* _PROBLEM TO WORK ON_
Copy every row below word for word, leaving out the picture lines.

* _RECORDS FOR PROCESSING_
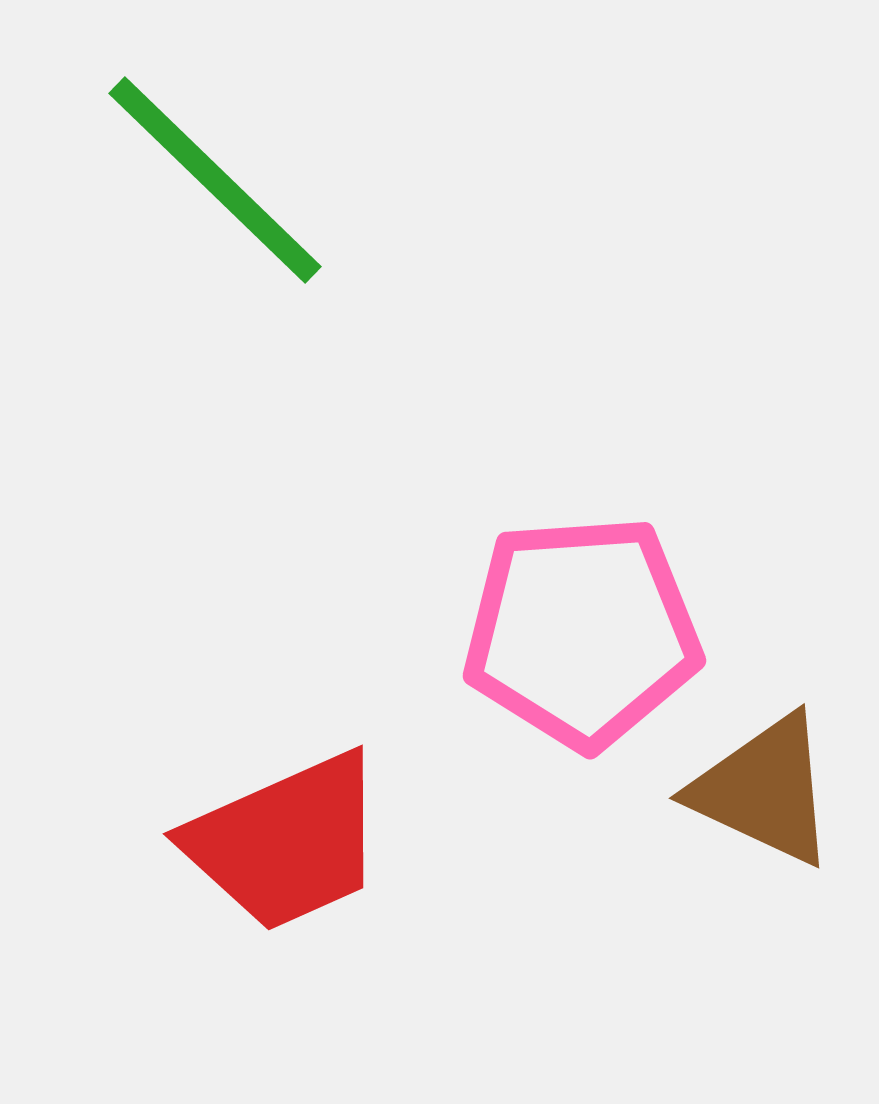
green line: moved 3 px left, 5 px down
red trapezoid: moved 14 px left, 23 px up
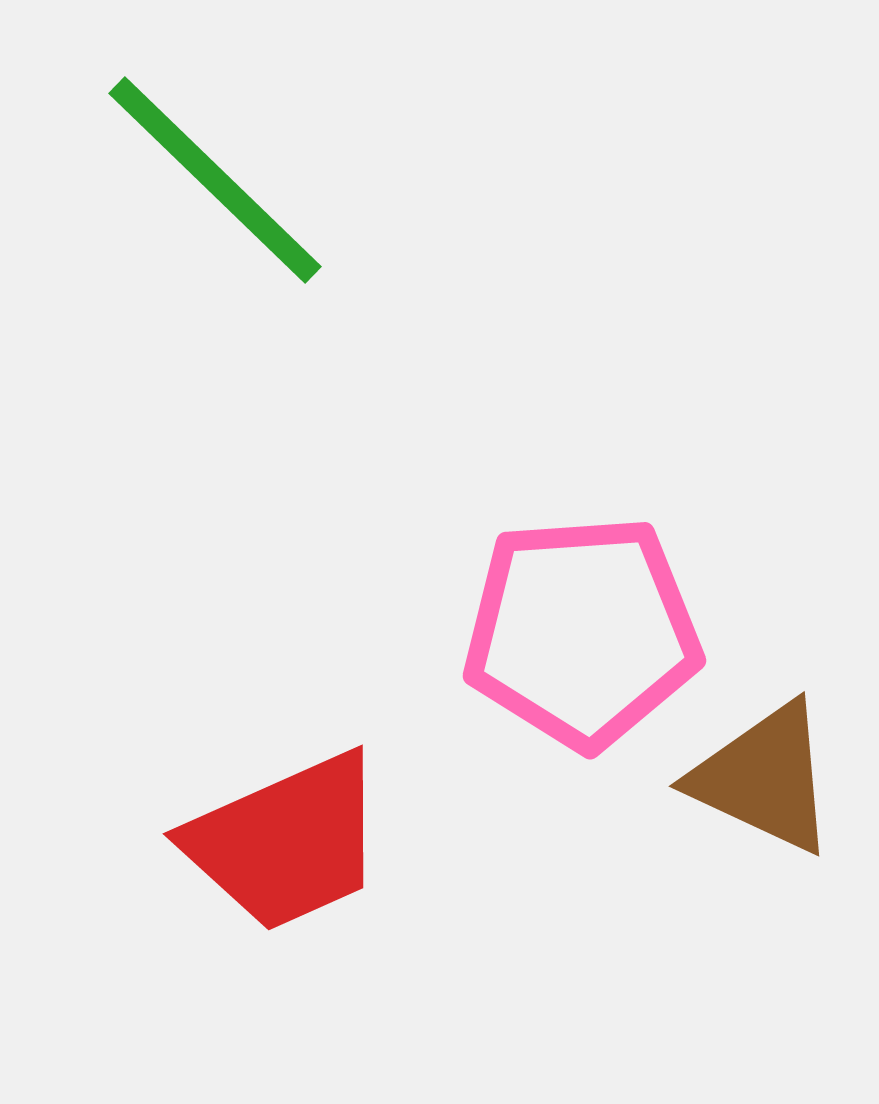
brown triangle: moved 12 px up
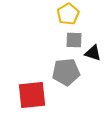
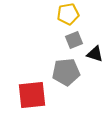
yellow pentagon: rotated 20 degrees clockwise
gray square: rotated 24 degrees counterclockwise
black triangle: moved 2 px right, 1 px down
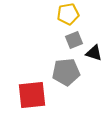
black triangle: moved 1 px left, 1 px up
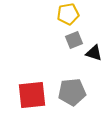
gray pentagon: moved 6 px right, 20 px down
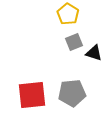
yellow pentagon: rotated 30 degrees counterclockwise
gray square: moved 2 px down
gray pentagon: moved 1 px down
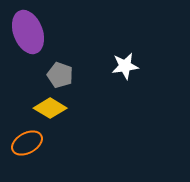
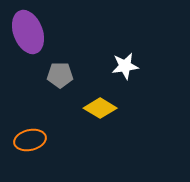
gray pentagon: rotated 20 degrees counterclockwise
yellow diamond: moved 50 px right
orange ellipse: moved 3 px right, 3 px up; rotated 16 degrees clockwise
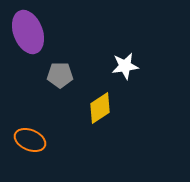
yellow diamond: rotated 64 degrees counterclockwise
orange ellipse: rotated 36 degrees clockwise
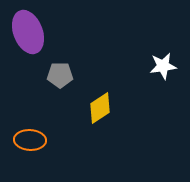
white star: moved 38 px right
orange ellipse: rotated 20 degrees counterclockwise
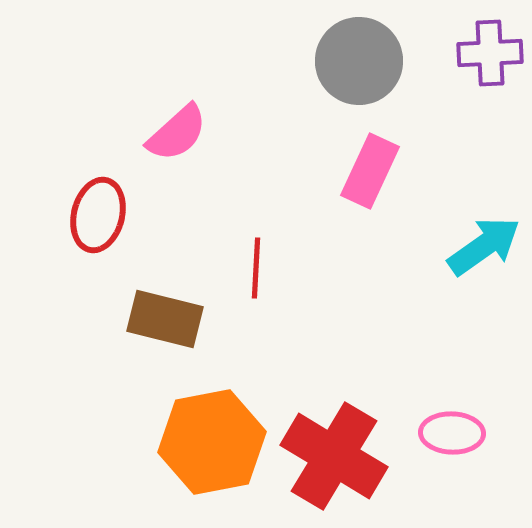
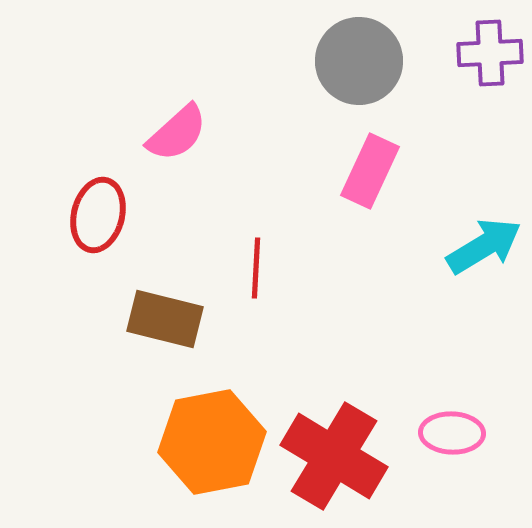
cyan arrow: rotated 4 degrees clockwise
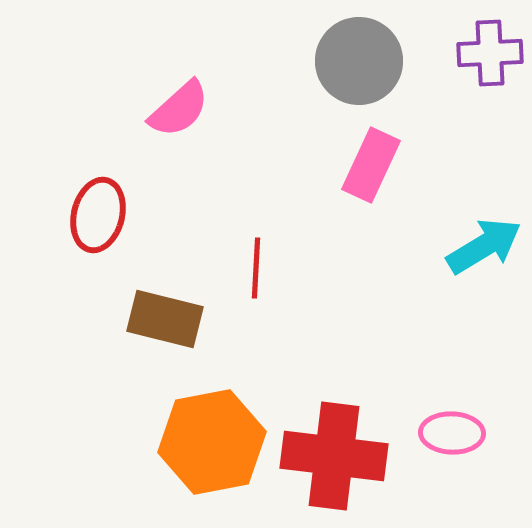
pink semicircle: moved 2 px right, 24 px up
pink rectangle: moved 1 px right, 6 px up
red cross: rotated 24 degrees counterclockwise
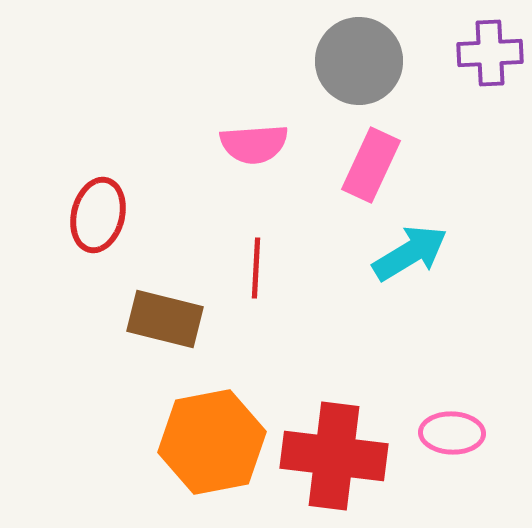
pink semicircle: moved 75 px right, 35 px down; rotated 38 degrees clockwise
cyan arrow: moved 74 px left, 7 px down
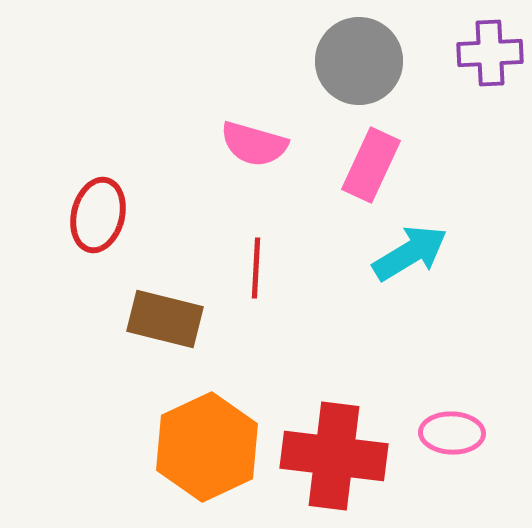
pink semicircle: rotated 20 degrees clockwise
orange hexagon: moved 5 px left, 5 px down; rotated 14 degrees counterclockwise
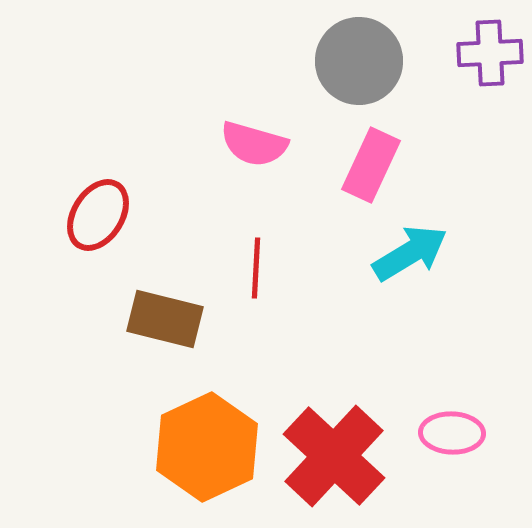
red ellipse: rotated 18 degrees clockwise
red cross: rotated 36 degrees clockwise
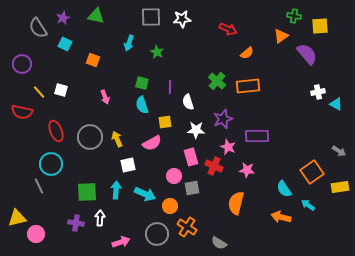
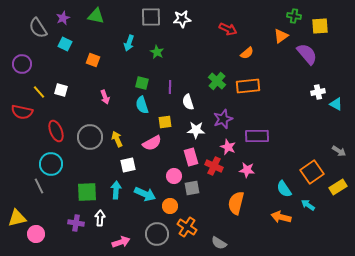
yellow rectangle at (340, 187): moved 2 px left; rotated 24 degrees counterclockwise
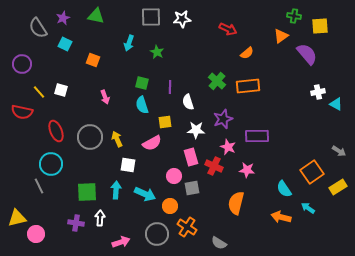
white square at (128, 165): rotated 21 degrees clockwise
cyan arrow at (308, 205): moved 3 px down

* _SOLUTION FOR THIS EXERCISE_
green line: moved 3 px left, 5 px down
red trapezoid: moved 14 px left, 23 px up
brown triangle: moved 12 px up
yellow pentagon: rotated 20 degrees clockwise
gray square: rotated 24 degrees counterclockwise
black triangle: moved 2 px right, 1 px down
black triangle: moved 1 px left, 1 px up
gray pentagon: moved 6 px right, 20 px down
yellow pentagon: rotated 30 degrees counterclockwise
gray square: moved 2 px down
gray pentagon: moved 1 px down
gray pentagon: rotated 20 degrees counterclockwise
yellow diamond: moved 50 px right
orange ellipse: moved 3 px right, 3 px up; rotated 16 degrees clockwise
yellow diamond: rotated 64 degrees counterclockwise
orange ellipse: rotated 36 degrees clockwise
white star: moved 38 px right
orange ellipse: rotated 20 degrees counterclockwise
cyan arrow: rotated 4 degrees clockwise
pink semicircle: moved 2 px right, 24 px up
pink rectangle: moved 1 px right, 6 px up
red cross: rotated 24 degrees counterclockwise
pink semicircle: moved 75 px right, 35 px down; rotated 38 degrees clockwise
cyan arrow: moved 74 px left, 7 px down
pink semicircle: rotated 20 degrees clockwise
orange hexagon: moved 5 px left, 5 px down; rotated 14 degrees counterclockwise
red ellipse: rotated 18 degrees clockwise
red cross: rotated 36 degrees clockwise
yellow rectangle at (340, 187): moved 2 px left; rotated 24 degrees counterclockwise
white square at (128, 165): rotated 21 degrees clockwise
cyan arrow at (308, 205): moved 3 px down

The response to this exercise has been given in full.